Your instructions:
Set down exactly the first line of the entries and every line after it, through the line with "- new: purple_pan".

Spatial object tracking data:
□ □ □ □

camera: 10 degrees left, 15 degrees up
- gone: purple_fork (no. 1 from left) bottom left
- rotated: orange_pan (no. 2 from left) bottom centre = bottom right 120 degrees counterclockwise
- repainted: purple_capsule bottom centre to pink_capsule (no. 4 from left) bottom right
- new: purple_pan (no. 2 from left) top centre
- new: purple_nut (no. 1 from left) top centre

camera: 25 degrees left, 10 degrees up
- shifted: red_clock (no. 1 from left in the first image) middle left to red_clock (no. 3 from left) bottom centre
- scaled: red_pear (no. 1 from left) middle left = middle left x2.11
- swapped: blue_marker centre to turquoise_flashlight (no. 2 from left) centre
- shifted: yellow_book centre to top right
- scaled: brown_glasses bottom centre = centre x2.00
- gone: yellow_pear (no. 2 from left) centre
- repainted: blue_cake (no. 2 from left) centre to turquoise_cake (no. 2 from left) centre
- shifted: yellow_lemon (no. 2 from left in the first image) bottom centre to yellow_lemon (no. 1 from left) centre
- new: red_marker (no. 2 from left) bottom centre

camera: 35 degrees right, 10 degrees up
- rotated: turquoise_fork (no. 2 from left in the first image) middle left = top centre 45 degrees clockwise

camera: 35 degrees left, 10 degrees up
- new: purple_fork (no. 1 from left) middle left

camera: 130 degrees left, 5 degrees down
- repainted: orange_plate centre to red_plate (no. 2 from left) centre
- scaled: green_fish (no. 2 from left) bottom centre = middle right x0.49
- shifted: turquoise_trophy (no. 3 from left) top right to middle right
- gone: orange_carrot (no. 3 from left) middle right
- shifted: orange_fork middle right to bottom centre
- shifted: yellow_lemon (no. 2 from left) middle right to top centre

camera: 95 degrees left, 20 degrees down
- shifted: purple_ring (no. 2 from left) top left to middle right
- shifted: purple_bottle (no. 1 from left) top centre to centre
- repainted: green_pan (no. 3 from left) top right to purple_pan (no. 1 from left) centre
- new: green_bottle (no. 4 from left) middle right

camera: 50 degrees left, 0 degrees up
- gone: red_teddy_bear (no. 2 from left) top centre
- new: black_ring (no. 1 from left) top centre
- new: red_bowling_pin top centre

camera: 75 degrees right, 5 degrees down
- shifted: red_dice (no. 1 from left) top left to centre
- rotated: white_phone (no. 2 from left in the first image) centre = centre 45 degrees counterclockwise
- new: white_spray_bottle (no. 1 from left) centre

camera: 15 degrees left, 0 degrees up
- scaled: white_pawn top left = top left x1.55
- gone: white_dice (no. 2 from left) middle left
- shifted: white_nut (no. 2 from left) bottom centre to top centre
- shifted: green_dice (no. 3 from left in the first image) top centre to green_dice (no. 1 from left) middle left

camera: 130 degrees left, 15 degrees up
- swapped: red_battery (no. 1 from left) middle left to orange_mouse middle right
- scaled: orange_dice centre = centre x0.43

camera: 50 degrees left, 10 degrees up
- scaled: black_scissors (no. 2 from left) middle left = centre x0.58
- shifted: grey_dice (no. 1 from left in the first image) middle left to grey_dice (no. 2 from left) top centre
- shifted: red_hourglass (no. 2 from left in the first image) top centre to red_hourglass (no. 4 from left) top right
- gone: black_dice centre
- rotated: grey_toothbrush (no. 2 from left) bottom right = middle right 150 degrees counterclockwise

□ □ □ □

Response area:
camera: 10 degrees left, 15 degrees up
- gone: purple_fork (no. 1 from left) bottom left
- rotated: orange_pan (no. 2 from left) bottom centre = bottom right 120 degrees counterclockwise
- repainted: purple_capsule bottom centre to pink_capsule (no. 4 from left) bottom right
- new: purple_pan (no. 2 from left) top centre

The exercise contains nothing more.